*** Provided information ***
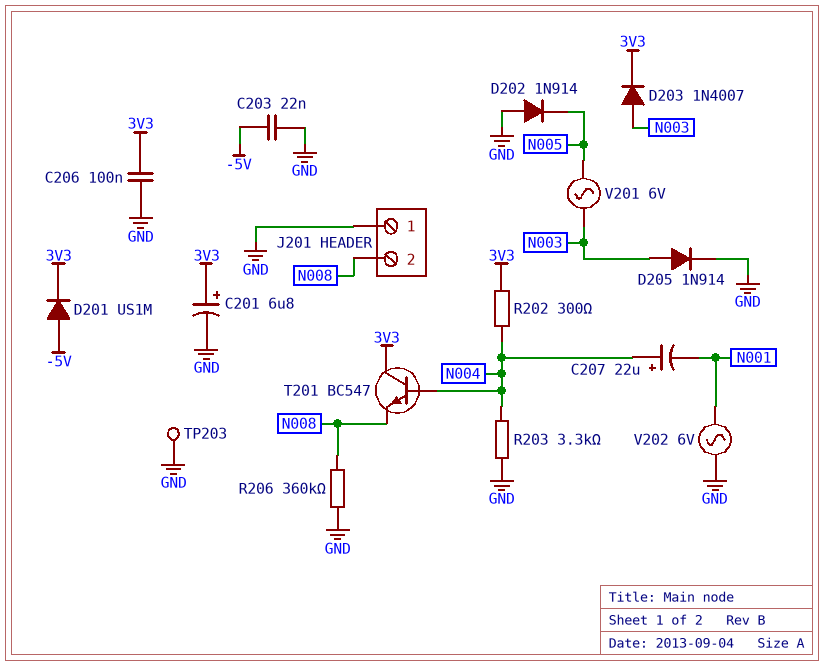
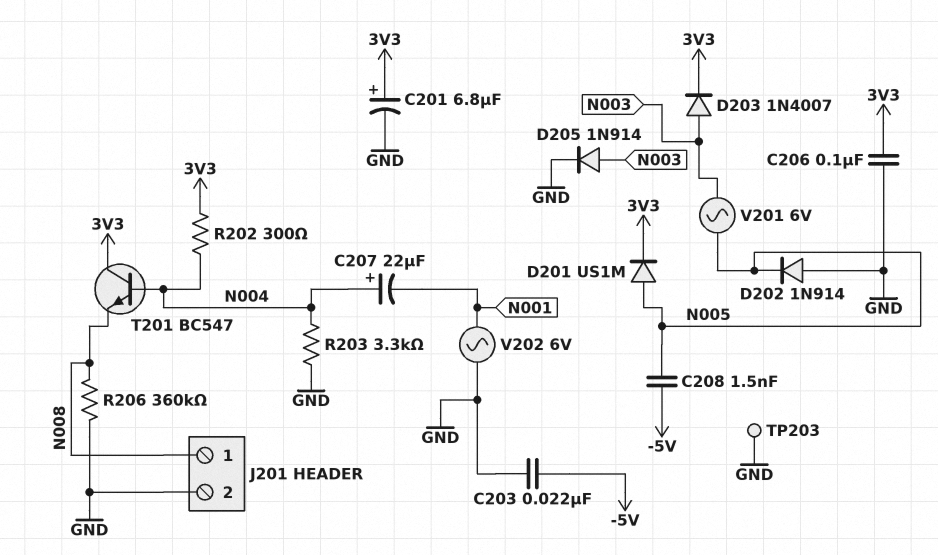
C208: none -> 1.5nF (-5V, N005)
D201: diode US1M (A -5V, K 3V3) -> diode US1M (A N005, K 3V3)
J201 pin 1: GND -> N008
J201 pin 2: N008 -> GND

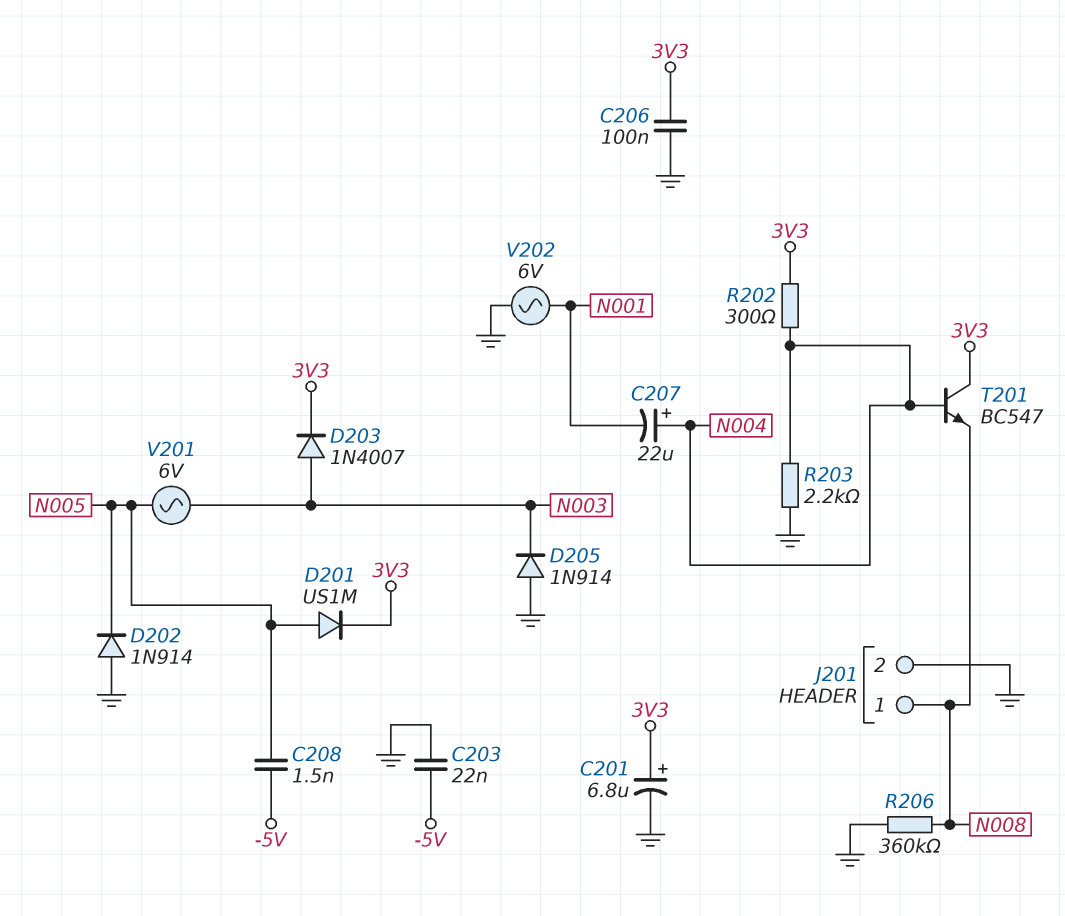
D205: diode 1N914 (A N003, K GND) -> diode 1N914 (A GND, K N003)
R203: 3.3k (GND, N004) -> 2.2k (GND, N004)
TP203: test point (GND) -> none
*** End of Provided information ***
*** Provided information ***
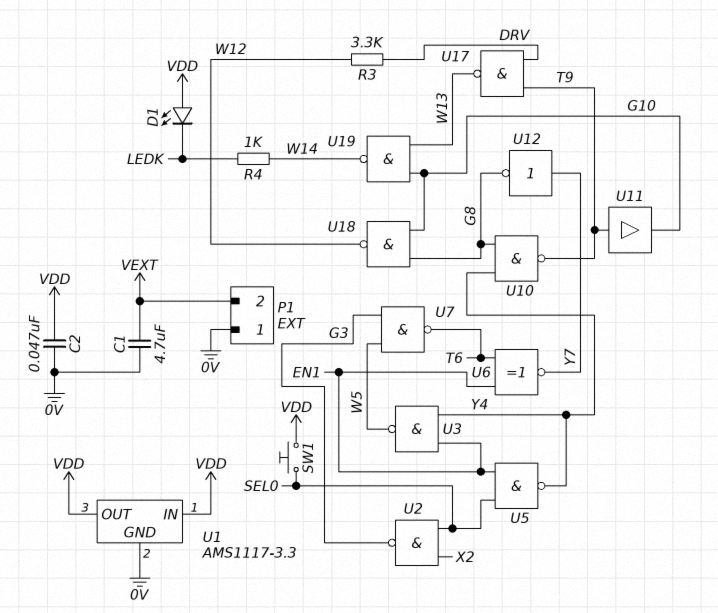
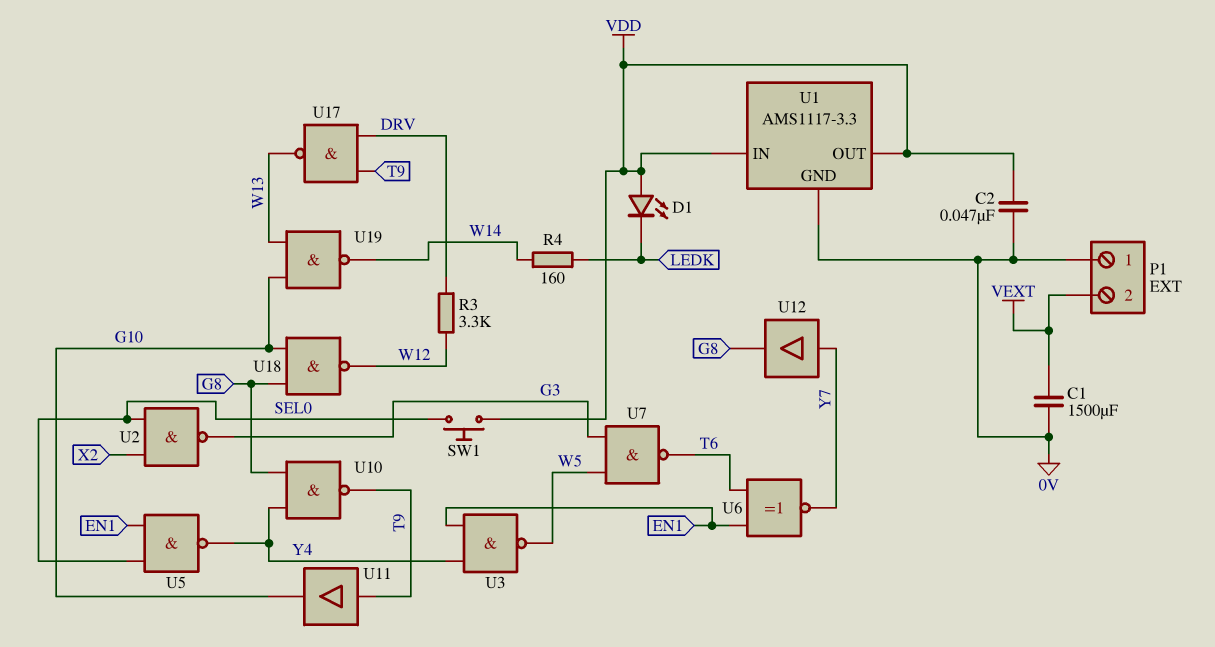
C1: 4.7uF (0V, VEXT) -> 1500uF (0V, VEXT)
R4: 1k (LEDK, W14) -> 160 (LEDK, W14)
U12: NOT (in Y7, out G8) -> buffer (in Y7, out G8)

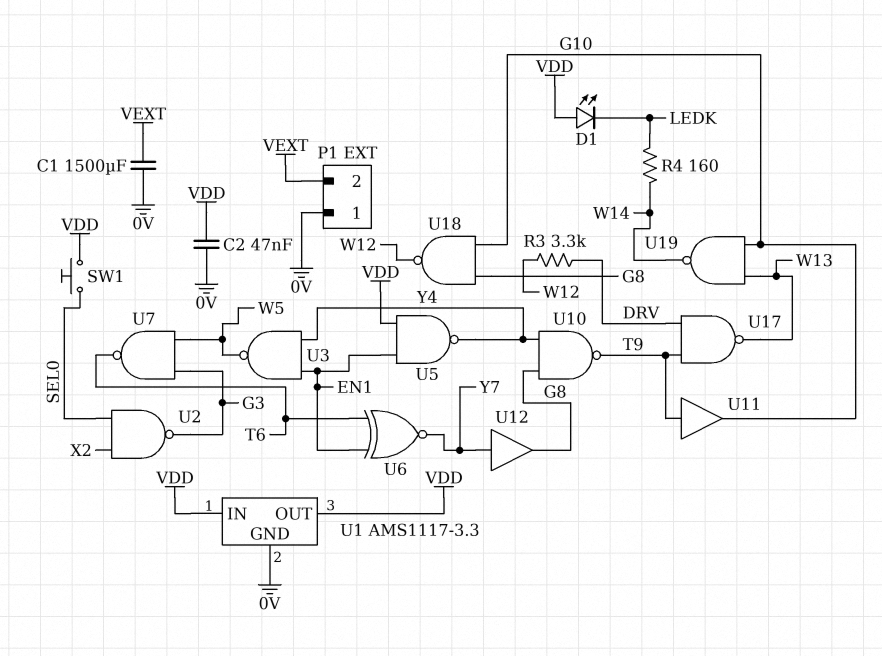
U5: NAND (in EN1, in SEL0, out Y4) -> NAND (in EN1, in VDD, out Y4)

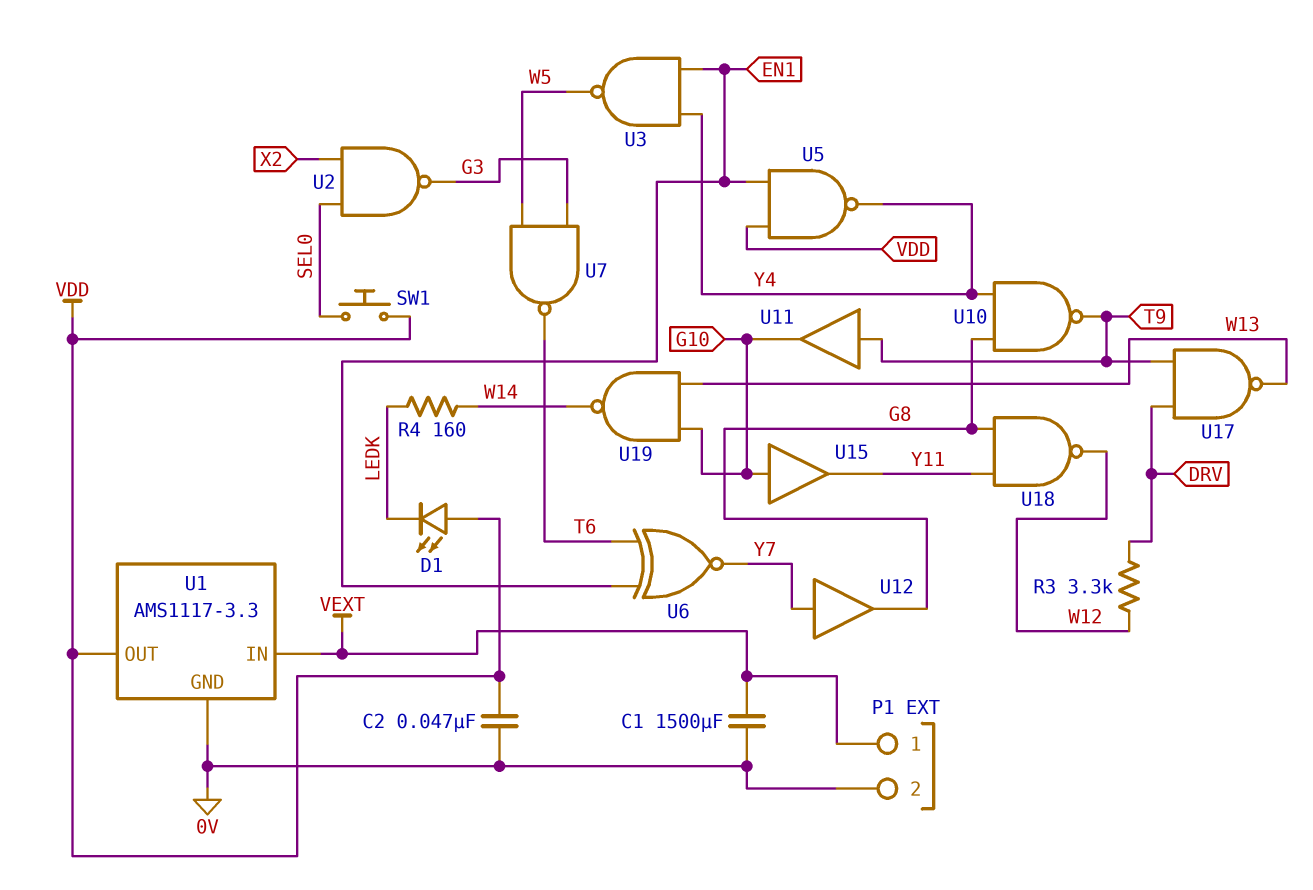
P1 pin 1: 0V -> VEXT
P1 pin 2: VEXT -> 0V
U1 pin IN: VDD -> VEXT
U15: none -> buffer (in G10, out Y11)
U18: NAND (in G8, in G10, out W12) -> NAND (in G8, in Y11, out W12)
*** End of Provided information ***
> **What the exercise asks**: Search the data above for the word "VEXT" and show every line that has it.

> **Solution for this task**:
C1: 4.7uF (0V, VEXT) -> 1500uF (0V, VEXT)
P1 pin 1: 0V -> VEXT
P1 pin 2: VEXT -> 0V
U1 pin IN: VDD -> VEXT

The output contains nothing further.